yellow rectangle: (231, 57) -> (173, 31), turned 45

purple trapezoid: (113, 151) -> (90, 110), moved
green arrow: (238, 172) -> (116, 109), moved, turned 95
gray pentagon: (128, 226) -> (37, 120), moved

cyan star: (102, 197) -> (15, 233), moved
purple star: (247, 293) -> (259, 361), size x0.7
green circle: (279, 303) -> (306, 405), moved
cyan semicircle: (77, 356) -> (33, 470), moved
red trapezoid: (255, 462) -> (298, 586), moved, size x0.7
...
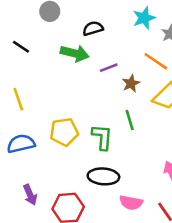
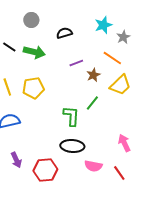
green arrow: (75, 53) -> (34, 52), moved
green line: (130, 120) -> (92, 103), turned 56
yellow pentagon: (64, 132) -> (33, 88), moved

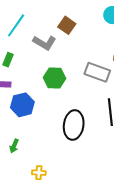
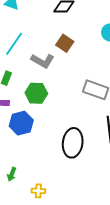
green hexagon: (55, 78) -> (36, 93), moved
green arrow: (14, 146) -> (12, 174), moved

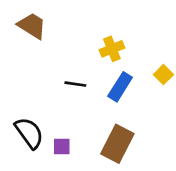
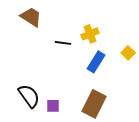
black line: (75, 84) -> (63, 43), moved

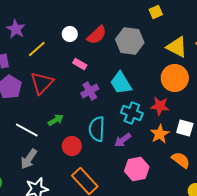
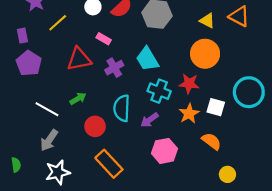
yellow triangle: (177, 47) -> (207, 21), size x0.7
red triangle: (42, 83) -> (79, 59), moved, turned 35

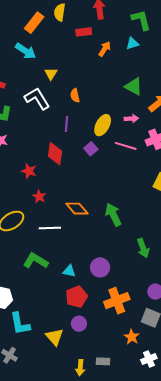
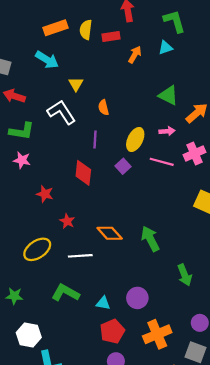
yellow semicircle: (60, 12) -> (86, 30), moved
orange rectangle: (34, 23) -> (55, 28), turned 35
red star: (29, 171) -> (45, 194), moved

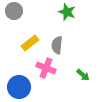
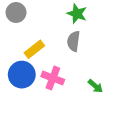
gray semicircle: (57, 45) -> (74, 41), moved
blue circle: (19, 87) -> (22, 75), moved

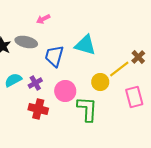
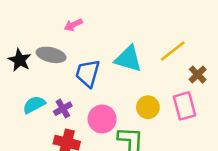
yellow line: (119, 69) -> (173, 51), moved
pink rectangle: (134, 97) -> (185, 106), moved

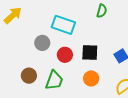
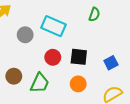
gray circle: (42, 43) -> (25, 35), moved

_TASK DIRECTIONS_: In the material above, transcribe exactly the lines beginning at the one with "yellow rectangle: (231, 57)" and ending at the one with "purple star: (247, 293)", both included.

_WRITTEN REPLY_:
yellow rectangle: (231, 57) -> (173, 31), turned 45

purple trapezoid: (113, 151) -> (90, 110), moved
green arrow: (238, 172) -> (116, 109), moved, turned 95
gray pentagon: (128, 226) -> (37, 120), moved

cyan star: (102, 197) -> (15, 233), moved
purple star: (247, 293) -> (259, 361), size x0.7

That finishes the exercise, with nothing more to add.